> Problem to solve
Could you reproduce the lines below from the one with "(465, 307) = (302, 208): white" through the one with "(572, 269) = (206, 205): brown"? Keep both ends and add nothing.

> Exercise inputs

================

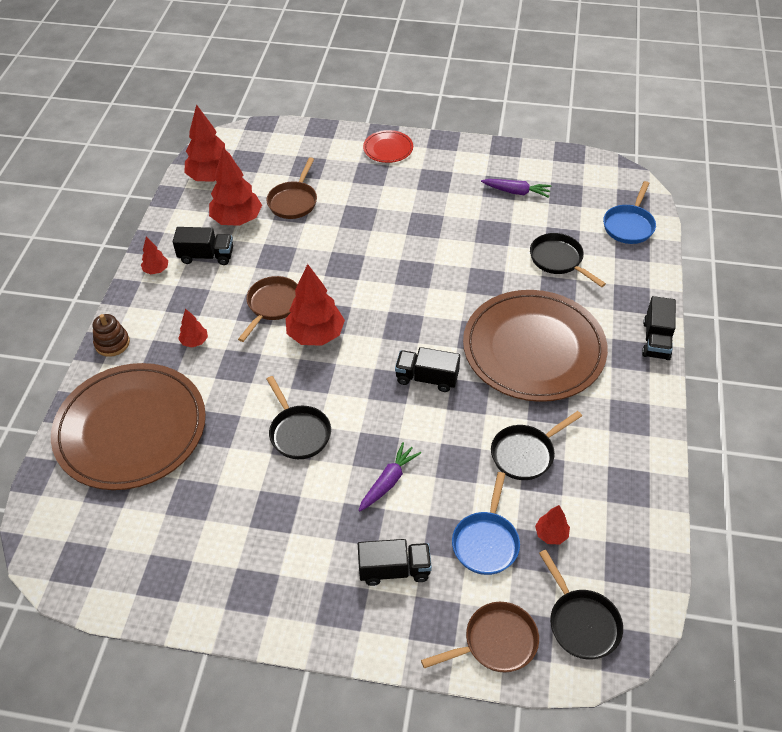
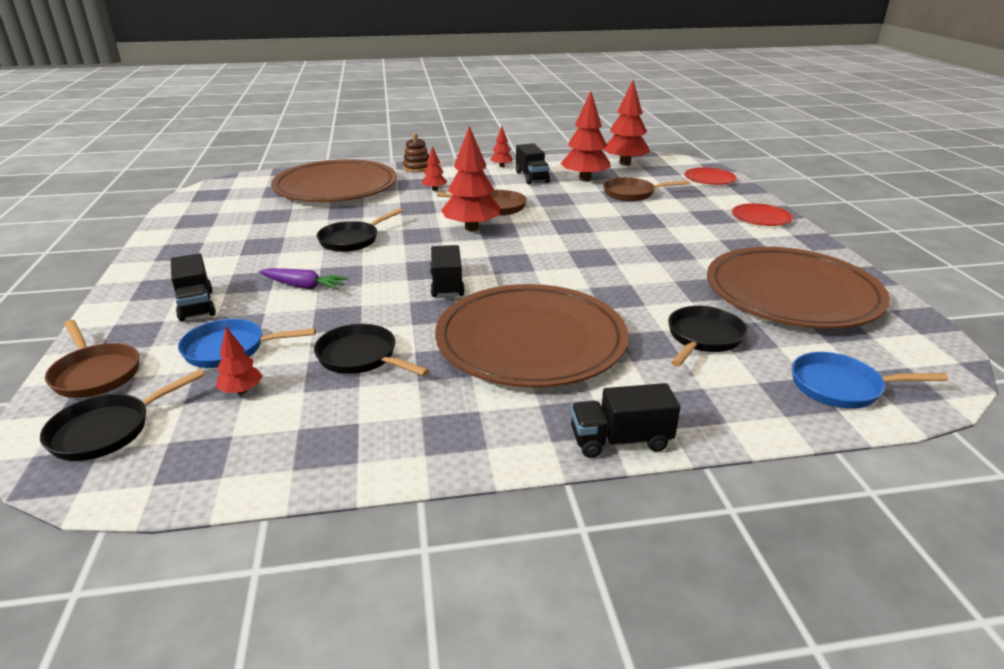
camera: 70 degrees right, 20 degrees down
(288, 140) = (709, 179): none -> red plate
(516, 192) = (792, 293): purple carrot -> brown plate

================

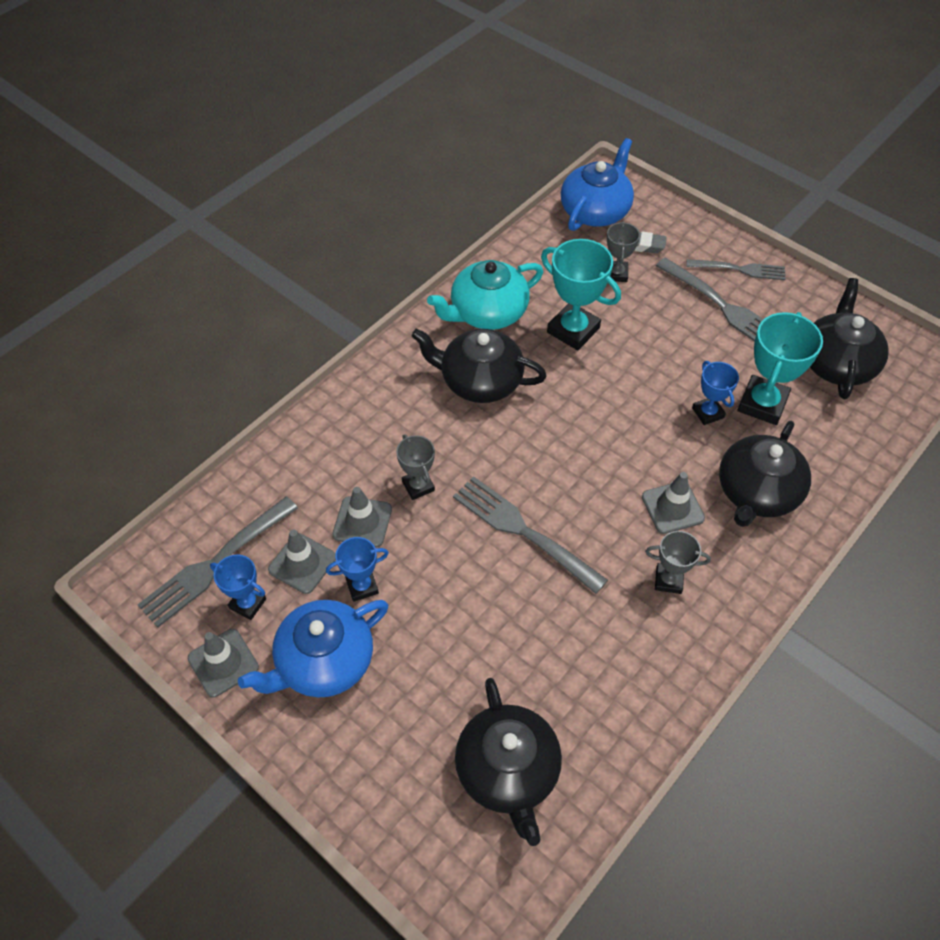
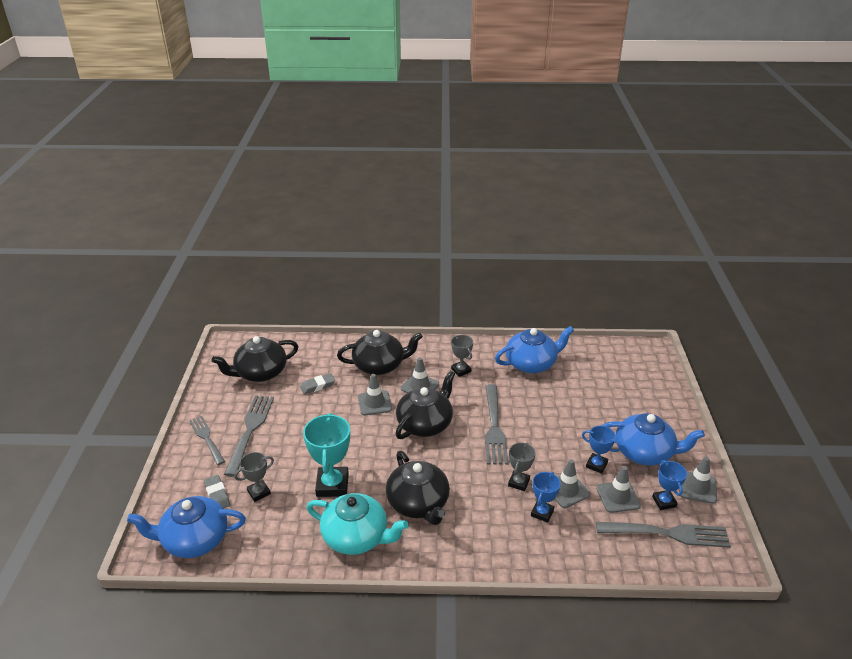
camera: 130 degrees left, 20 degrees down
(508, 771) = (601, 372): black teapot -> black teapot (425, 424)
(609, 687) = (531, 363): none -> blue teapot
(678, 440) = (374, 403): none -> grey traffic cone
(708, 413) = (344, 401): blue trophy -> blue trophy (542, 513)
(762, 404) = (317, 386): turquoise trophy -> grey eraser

================

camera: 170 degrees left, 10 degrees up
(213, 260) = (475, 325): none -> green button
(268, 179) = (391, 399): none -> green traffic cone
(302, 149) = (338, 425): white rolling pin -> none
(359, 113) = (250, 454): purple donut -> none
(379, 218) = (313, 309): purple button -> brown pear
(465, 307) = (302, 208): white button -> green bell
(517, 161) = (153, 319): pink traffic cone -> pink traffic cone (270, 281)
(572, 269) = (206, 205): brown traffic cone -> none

================

> Your response
(465, 307) = (302, 208): white button -> green bell
(517, 161) = (153, 319): pink traffic cone -> pink traffic cone (270, 281)
(572, 269) = (206, 205): brown traffic cone -> none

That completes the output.